* [WHAT TO PRODUCE] What lines in the records include the string "blue"? Return each one.

* [RECORDS FOR PROCESSING]
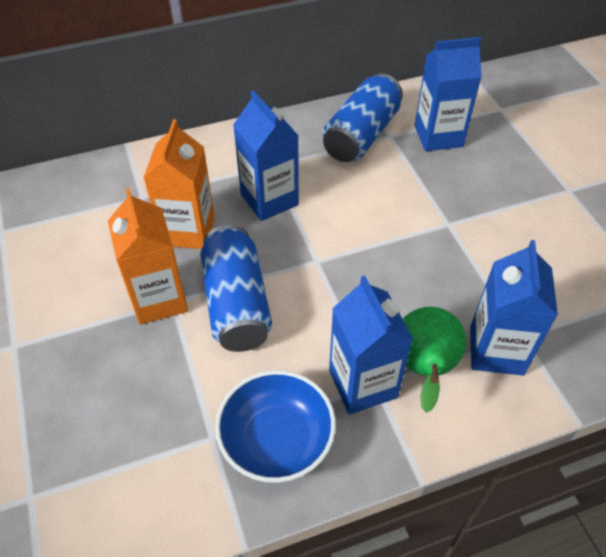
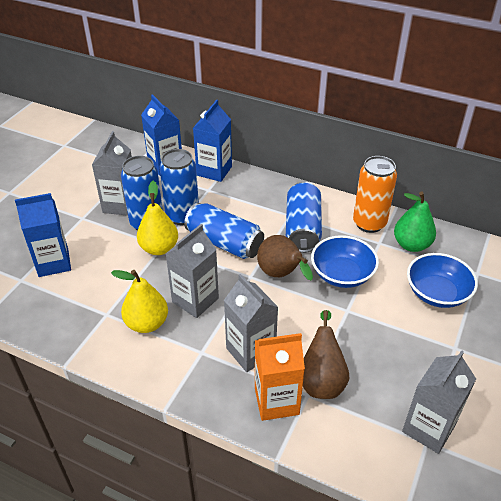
blue bowl: 1 -> 2
blue can: 2 -> 4
blue carton: 4 -> 3
brown pear: 0 -> 2
grey carton: 0 -> 4
orange can: 0 -> 1
orange carton: 2 -> 1
yellow pear: 0 -> 2

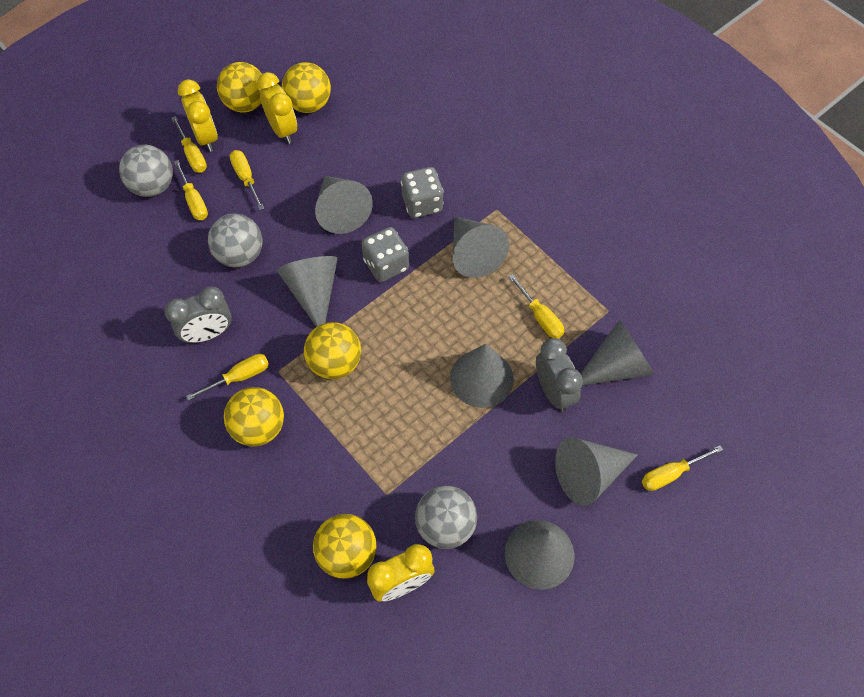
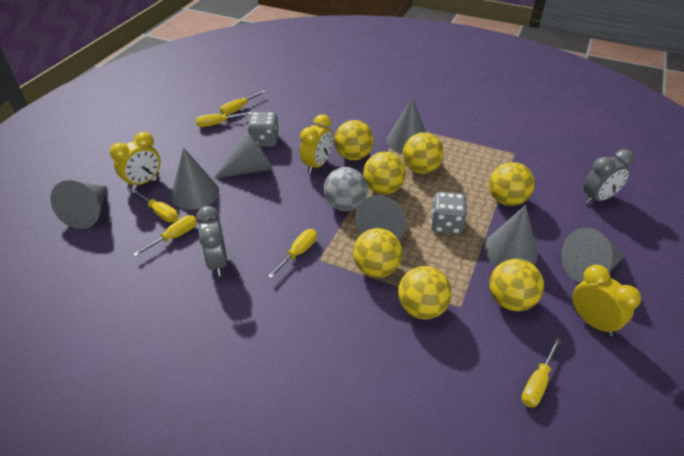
grey ball: 3 -> 1
yellow ball: 5 -> 7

* [EXPECTED ANSWER]
blue bowl: 1 -> 2
blue can: 2 -> 4
blue carton: 4 -> 3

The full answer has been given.